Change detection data
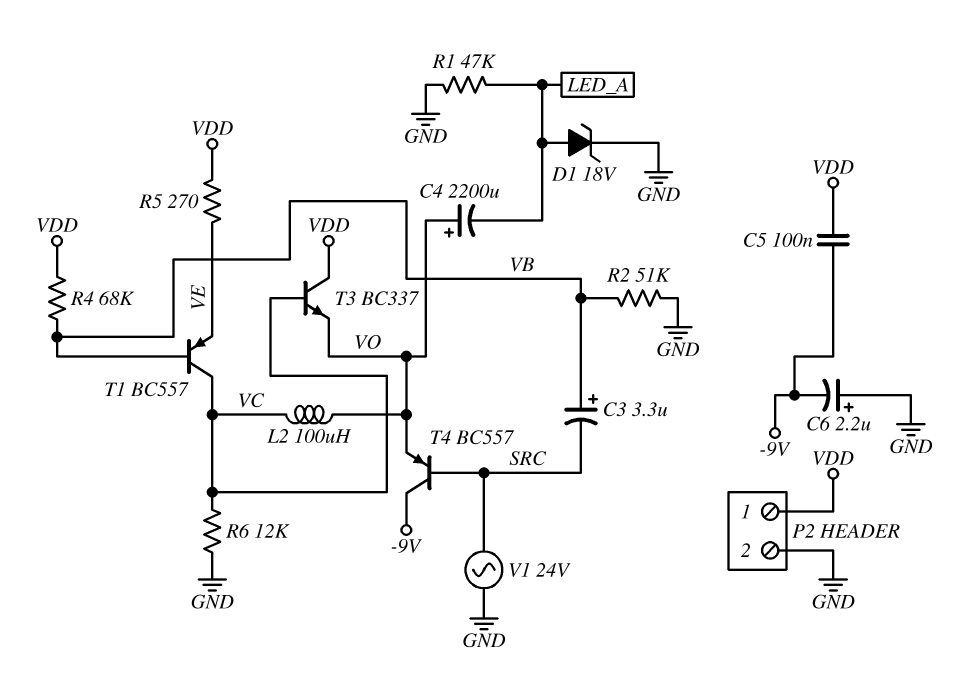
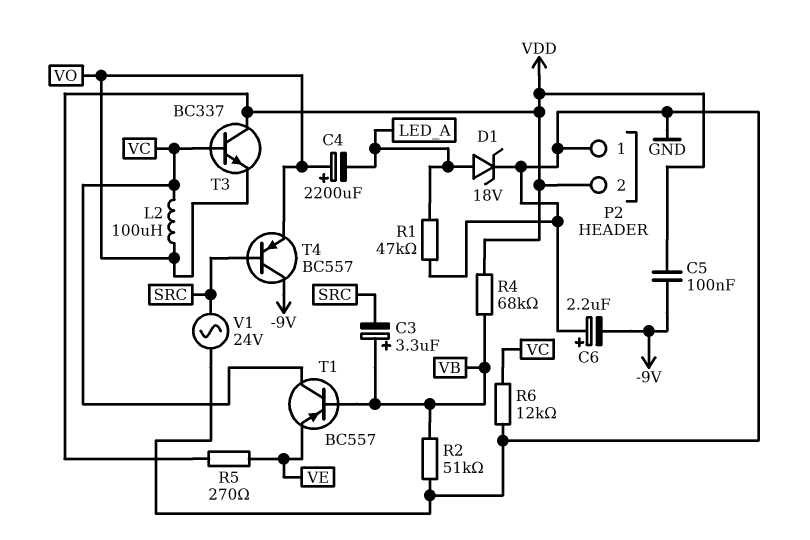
P2 pin 1: VDD -> GND
P2 pin 2: GND -> VDD

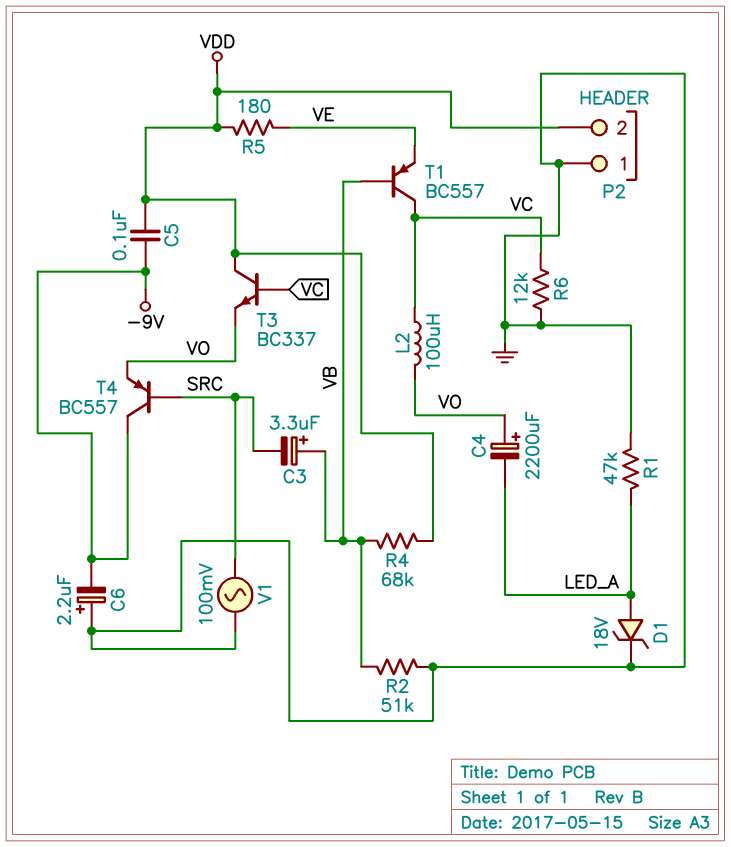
R5: 270 (VDD, VE) -> 180 (VDD, VE)
V1: AC 24V (GND, SRC) -> AC 100mV (GND, SRC)

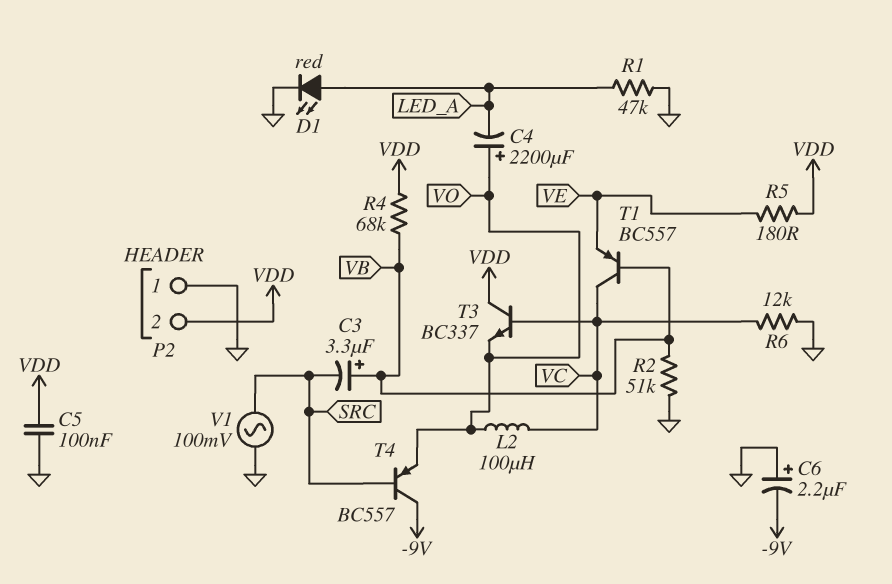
C5: 100nF (-9V, VDD) -> 100nF (GND, VDD)
D1: zener 18V (A LED_A, K GND) -> LED red (A LED_A, K GND)

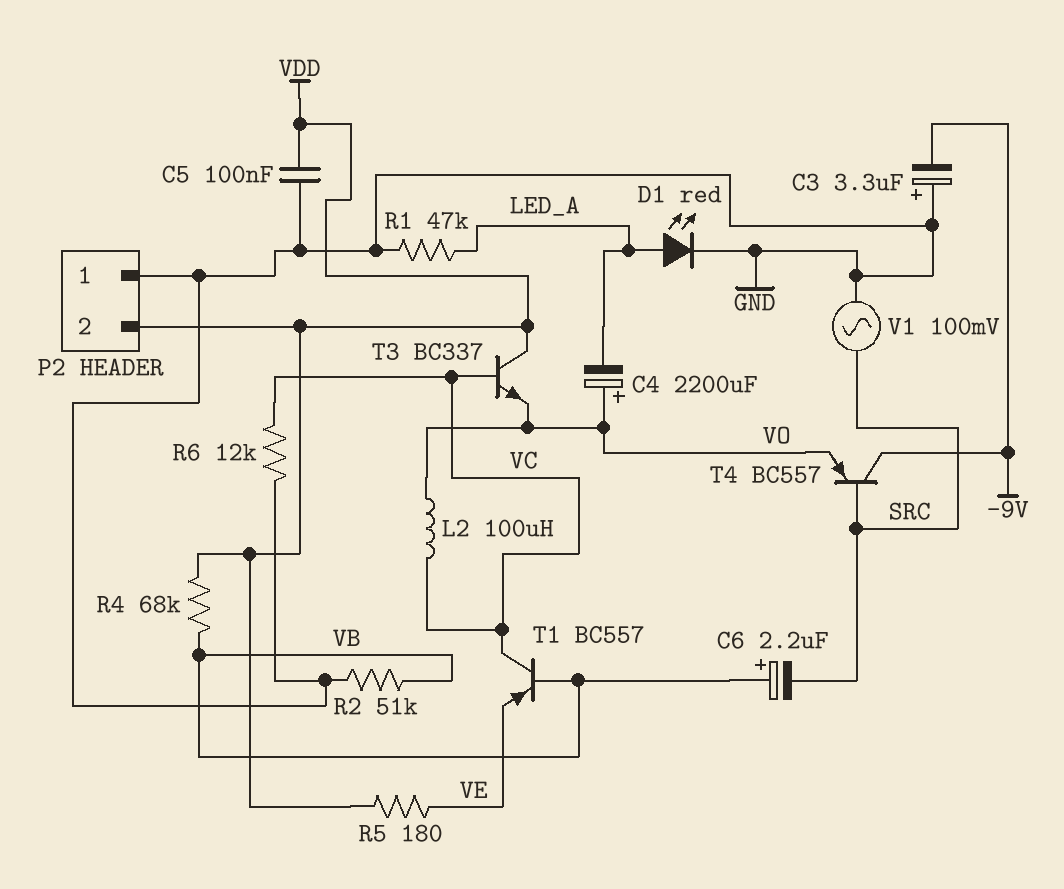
C3: 3.3uF (plus VB, minus SRC) -> 3.3uF (plus GND, minus -9V)
C6: 2.2uF (plus GND, minus -9V) -> 2.2uF (plus VB, minus SRC)

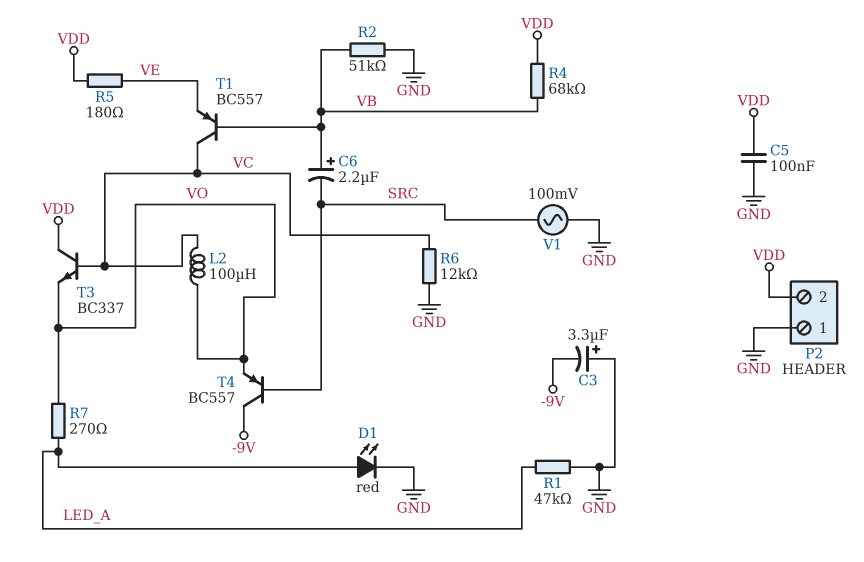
C4: 2200uF (plus VO, minus LED_A) -> none
R7: none -> 270 (LED_A, VO)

EXERCISE OBJECTIVE. The result should be the same data as above, line for line, with the pictures gone.

OUTPUT OF THE EXERCISE.
P2 pin 1: VDD -> GND
P2 pin 2: GND -> VDD

R5: 270 (VDD, VE) -> 180 (VDD, VE)
V1: AC 24V (GND, SRC) -> AC 100mV (GND, SRC)

C5: 100nF (-9V, VDD) -> 100nF (GND, VDD)
D1: zener 18V (A LED_A, K GND) -> LED red (A LED_A, K GND)

C3: 3.3uF (plus VB, minus SRC) -> 3.3uF (plus GND, minus -9V)
C6: 2.2uF (plus GND, minus -9V) -> 2.2uF (plus VB, minus SRC)

C4: 2200uF (plus VO, minus LED_A) -> none
R7: none -> 270 (LED_A, VO)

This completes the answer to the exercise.